Content starts

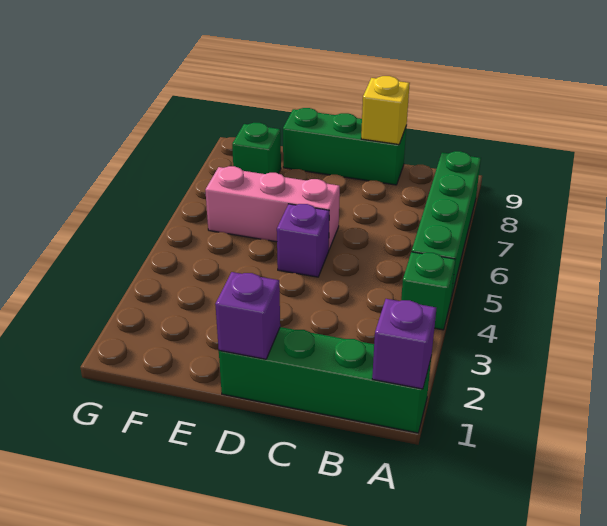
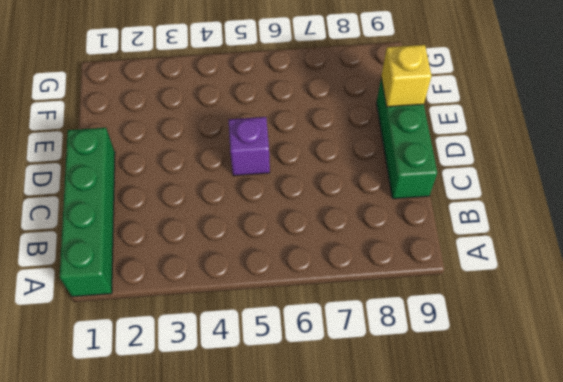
yellow brick E9 level 2 -> yellow brick C9 level 2
none -> green brick A4 level 1
none -> green brick A5:A8 level 1

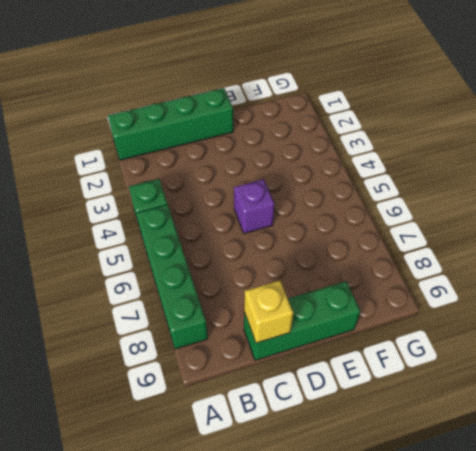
none -> pink brick D6:F6 level 1
none -> green brick F8 level 1

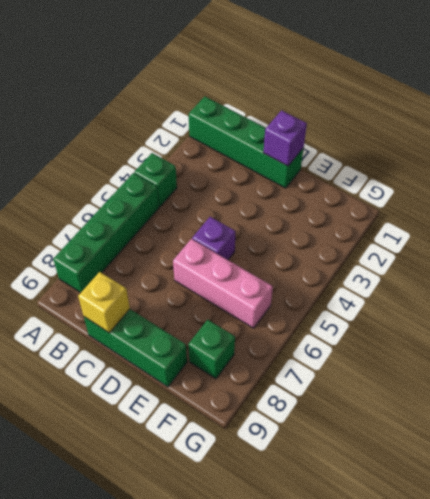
none -> purple brick A1 level 2

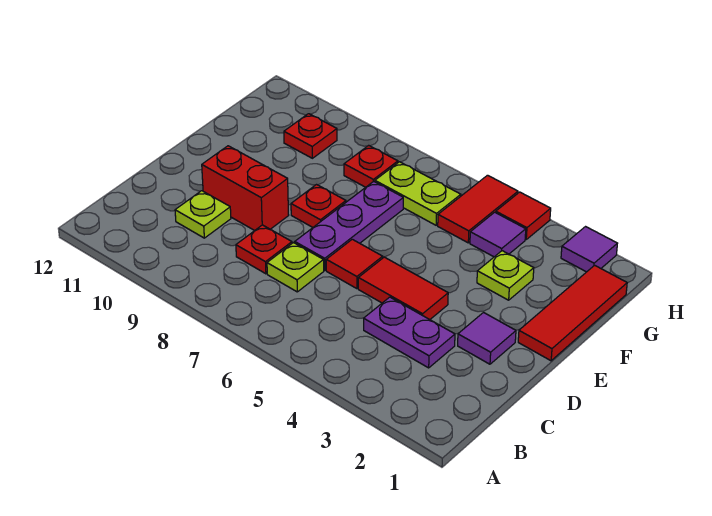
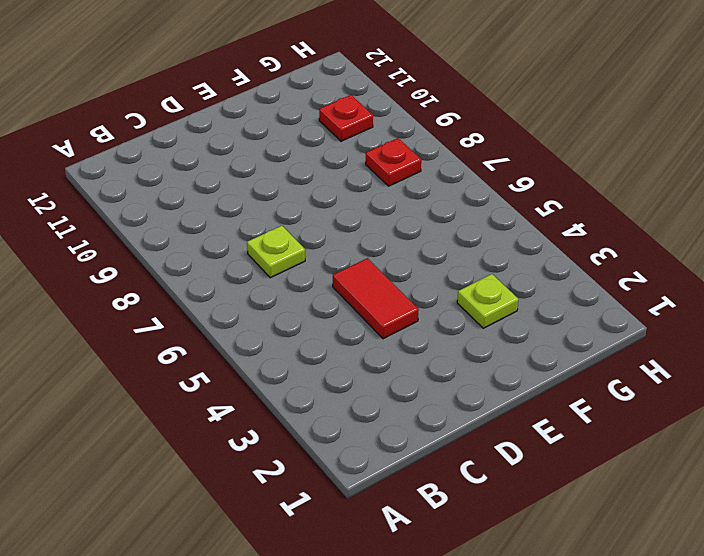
none -> purple plate C3:C4 level 1
none -> red plate C8 level 1
none -> lime plate C10 level 1

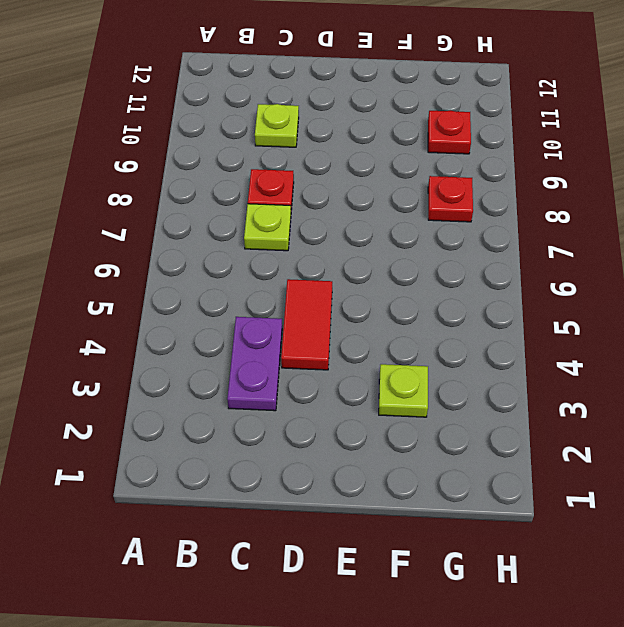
none -> purple tile D2 level 1
none -> red tile D6 level 1
none -> purple plate D7:F7 level 1

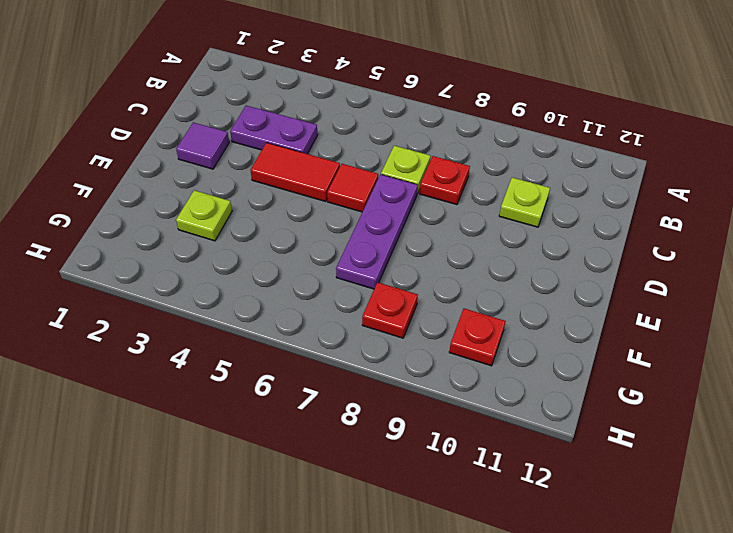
none -> red brick D9:D10 level 1
none -> red tile E1:G1 level 1
none -> red plate E8 level 1

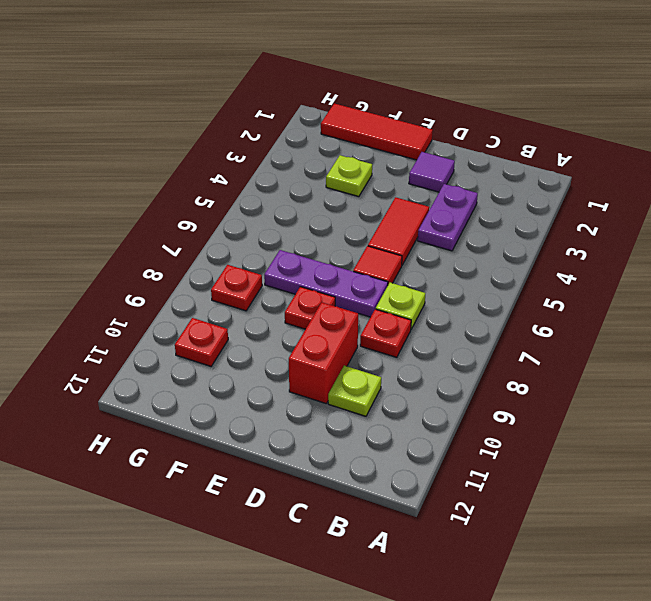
none -> purple tile G4 level 1
none -> red tile G5:H5 level 1
none -> lime plate G6:G7 level 1

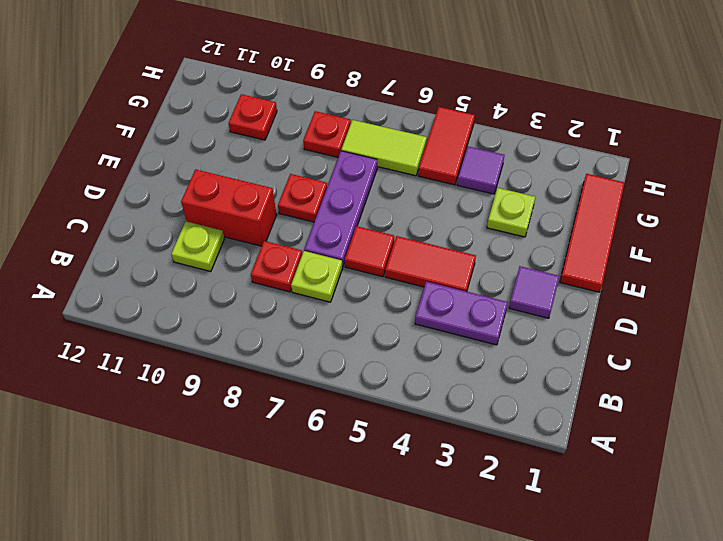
lime tile G6:G7 level 1 -> lime plate G6:G7 level 1
none -> purple tile H2 level 1
none -> red tile H4 level 1

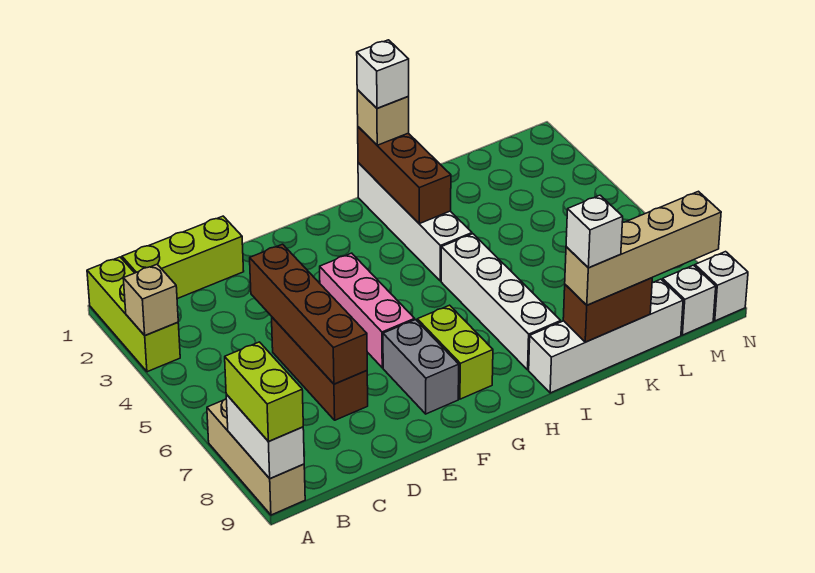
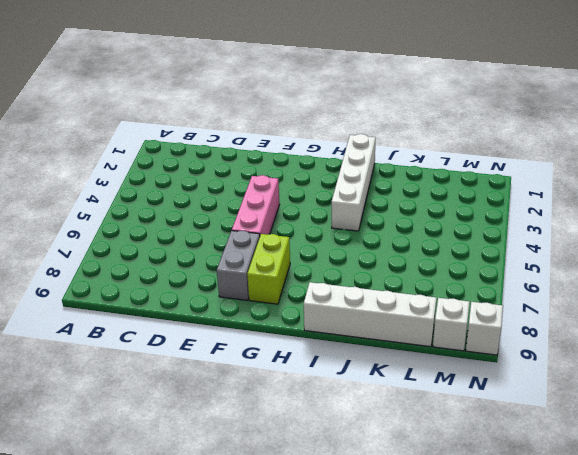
none -> lime brick A1:A3 level 1
none -> tan brick A7:A9 level 1
none -> lime brick B1:D1 level 1

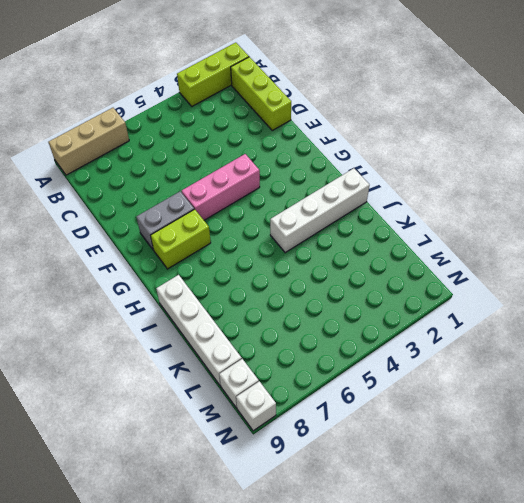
none -> brown brick D5:D7 level 1
none -> white brick I5:I8 level 1
none -> tan brick A3 level 2

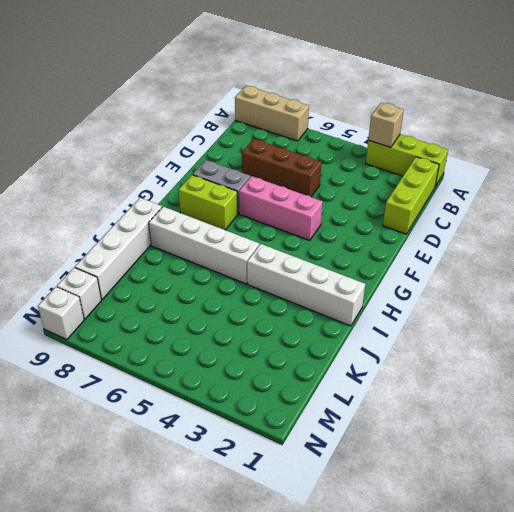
none -> white brick A8:A9 level 2
none -> brown brick D4:D7 level 2
none -> brown brick I1:I3 level 2

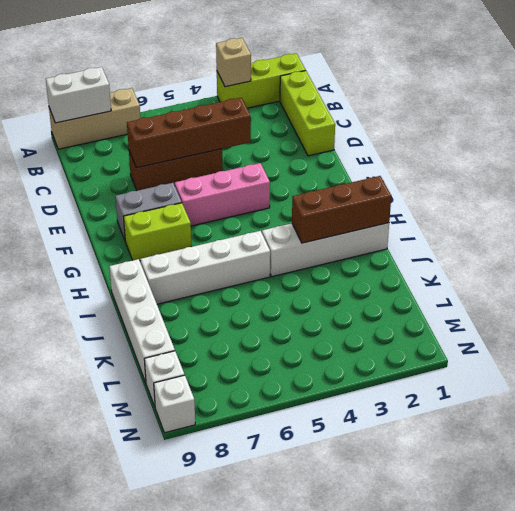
none -> brown brick J9:K9 level 2
none -> lime brick A8:A9 level 3
none -> tan brick I1 level 3

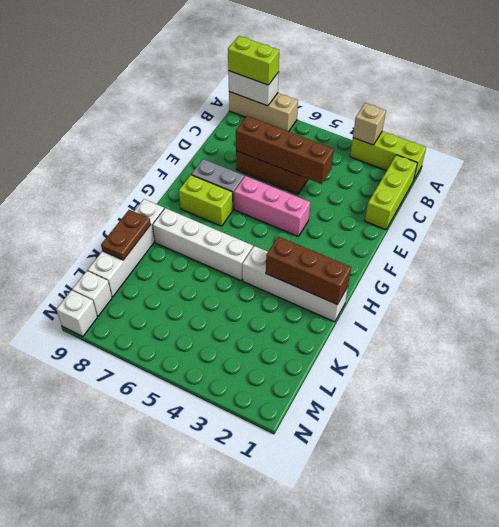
brown plate J9:K9 level 2 -> brown brick J9:K9 level 2
none -> tan brick I1 level 3
none -> tan brick J9:M9 level 3
none -> white brick I1 level 4

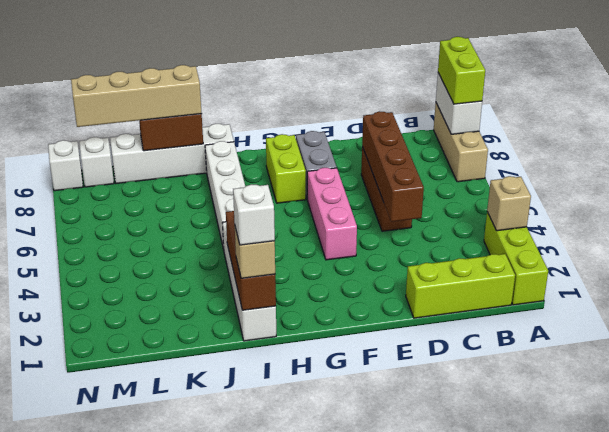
none -> white brick J9 level 4

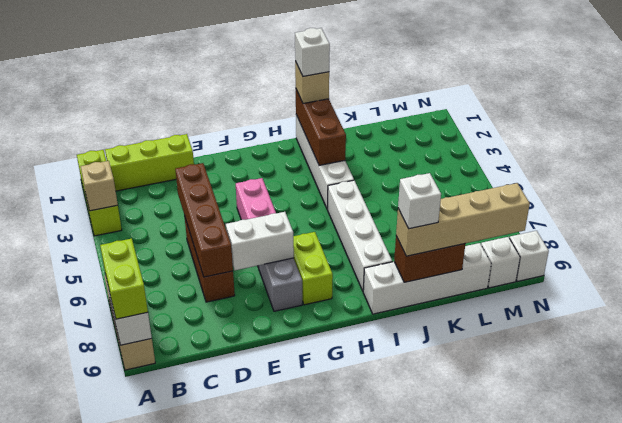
white brick E7:F7 level 2 -> none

Content ends

TASK PROMPT >>
Output, line for line and exactly, the records above from their first line through the one with "none -> purple plate D7:F7 level 1", both ends included, but no pictures.

SOLVED PROBLEM >>
yellow brick E9 level 2 -> yellow brick C9 level 2
none -> green brick A4 level 1
none -> green brick A5:A8 level 1

none -> pink brick D6:F6 level 1
none -> green brick F8 level 1

none -> purple brick A1 level 2

none -> purple plate C3:C4 level 1
none -> red plate C8 level 1
none -> lime plate C10 level 1

none -> purple tile D2 level 1
none -> red tile D6 level 1
none -> purple plate D7:F7 level 1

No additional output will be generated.